What you have to do> Go line by line through the entries and show those that hold the string "royal".

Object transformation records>
+-------+

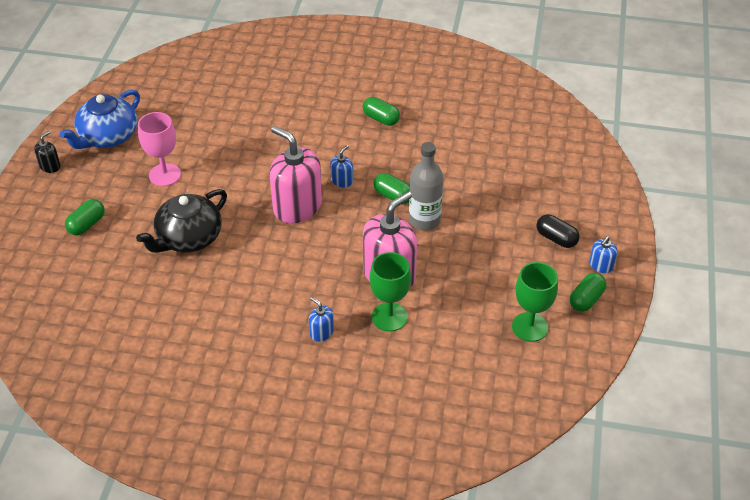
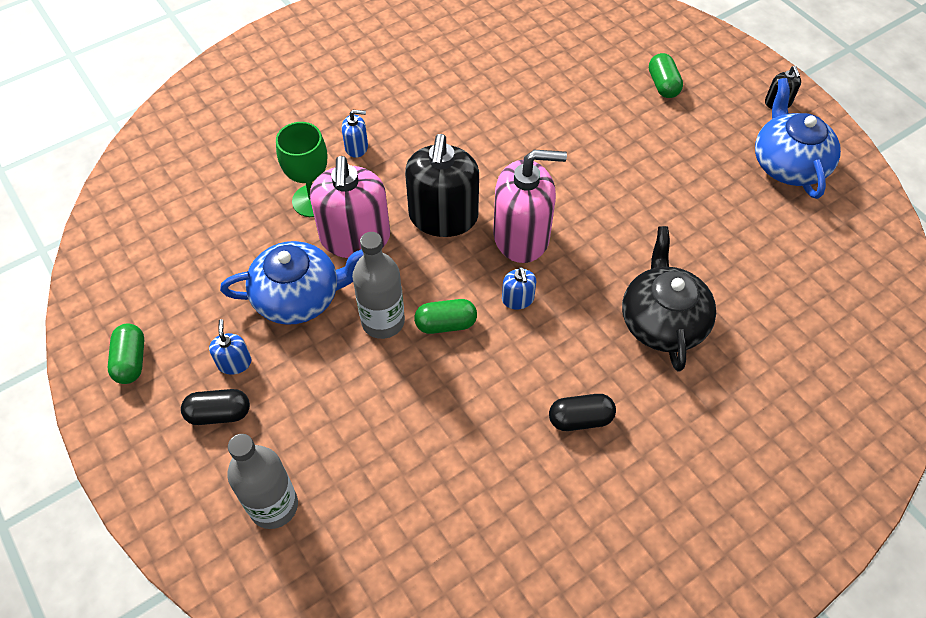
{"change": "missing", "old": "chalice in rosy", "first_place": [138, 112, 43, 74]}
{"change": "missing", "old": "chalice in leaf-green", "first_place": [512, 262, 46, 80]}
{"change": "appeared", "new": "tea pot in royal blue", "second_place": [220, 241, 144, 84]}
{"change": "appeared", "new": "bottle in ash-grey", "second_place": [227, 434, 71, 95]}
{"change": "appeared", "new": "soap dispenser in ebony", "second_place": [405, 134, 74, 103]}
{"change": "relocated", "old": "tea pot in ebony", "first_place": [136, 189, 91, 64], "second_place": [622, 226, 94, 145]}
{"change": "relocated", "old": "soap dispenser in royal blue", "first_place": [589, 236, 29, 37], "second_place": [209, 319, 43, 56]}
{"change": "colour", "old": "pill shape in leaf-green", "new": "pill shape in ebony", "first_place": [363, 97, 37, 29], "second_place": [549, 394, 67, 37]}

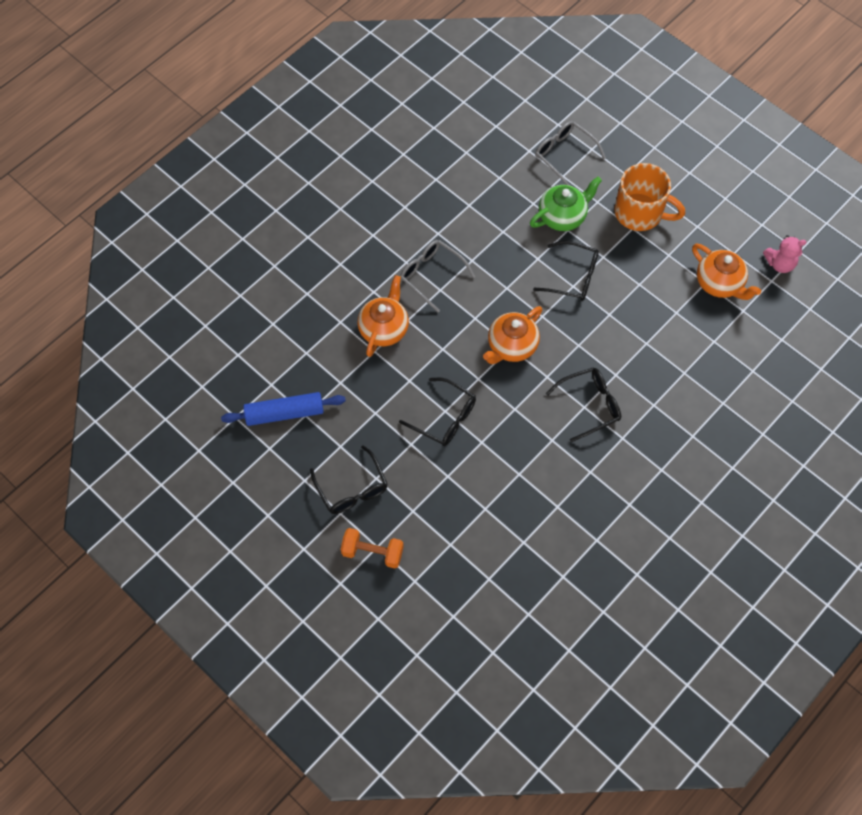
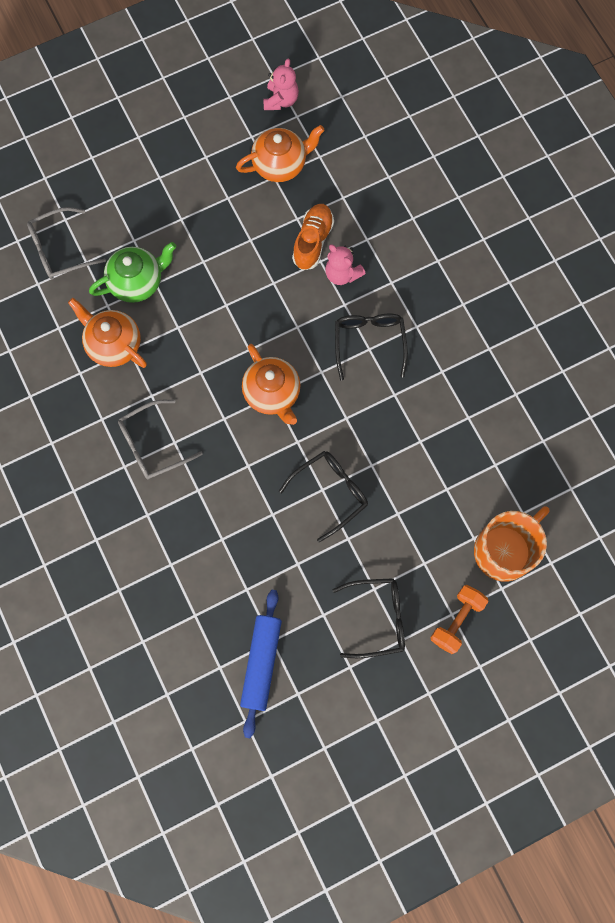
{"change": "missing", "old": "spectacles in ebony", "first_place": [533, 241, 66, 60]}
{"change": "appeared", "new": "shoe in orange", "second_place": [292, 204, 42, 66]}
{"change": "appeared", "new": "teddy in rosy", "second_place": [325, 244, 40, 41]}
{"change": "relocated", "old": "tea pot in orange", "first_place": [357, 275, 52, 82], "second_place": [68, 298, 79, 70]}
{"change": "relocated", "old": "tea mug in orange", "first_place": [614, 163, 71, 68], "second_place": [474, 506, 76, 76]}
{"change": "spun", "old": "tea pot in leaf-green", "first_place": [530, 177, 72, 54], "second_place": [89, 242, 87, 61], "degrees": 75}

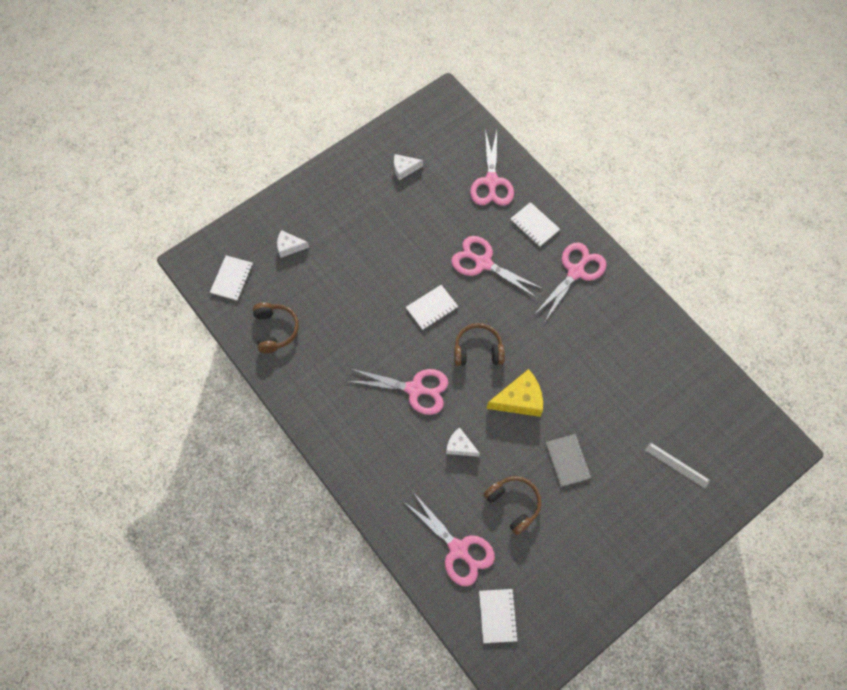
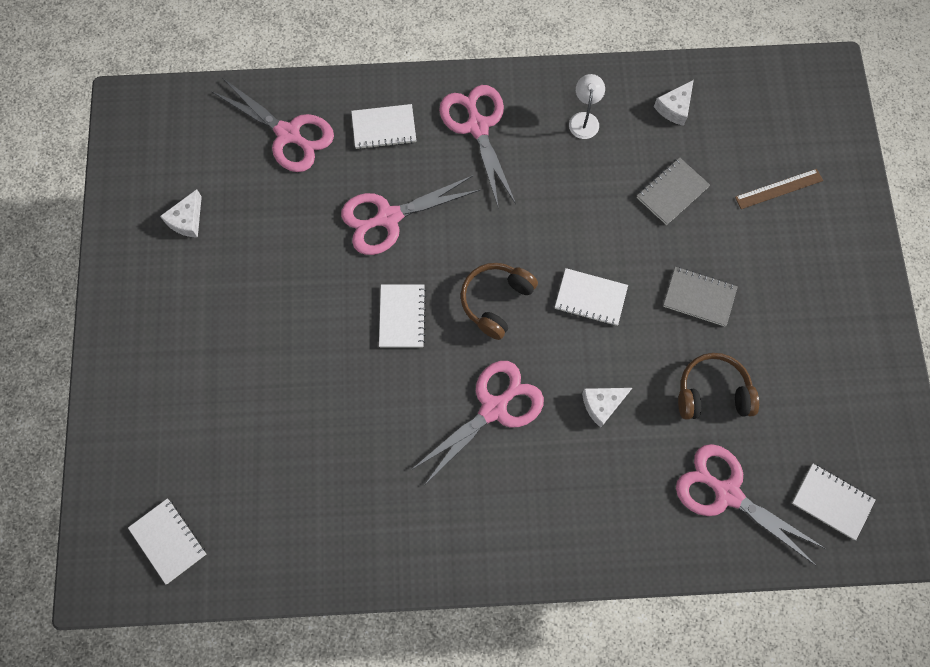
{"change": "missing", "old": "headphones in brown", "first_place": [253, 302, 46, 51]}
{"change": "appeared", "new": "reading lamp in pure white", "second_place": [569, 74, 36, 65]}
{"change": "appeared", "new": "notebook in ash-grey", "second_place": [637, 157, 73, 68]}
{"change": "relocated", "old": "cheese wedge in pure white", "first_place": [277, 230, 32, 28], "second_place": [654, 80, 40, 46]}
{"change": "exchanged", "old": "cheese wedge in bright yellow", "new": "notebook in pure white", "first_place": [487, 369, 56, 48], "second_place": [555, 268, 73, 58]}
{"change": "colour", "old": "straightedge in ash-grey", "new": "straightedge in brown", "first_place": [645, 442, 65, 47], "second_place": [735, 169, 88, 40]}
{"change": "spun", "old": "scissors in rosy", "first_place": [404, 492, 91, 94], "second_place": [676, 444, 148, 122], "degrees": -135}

+-------+

Response>
{"change": "appeared", "new": "tea pot in royal blue", "second_place": [220, 241, 144, 84]}
{"change": "relocated", "old": "soap dispenser in royal blue", "first_place": [589, 236, 29, 37], "second_place": [209, 319, 43, 56]}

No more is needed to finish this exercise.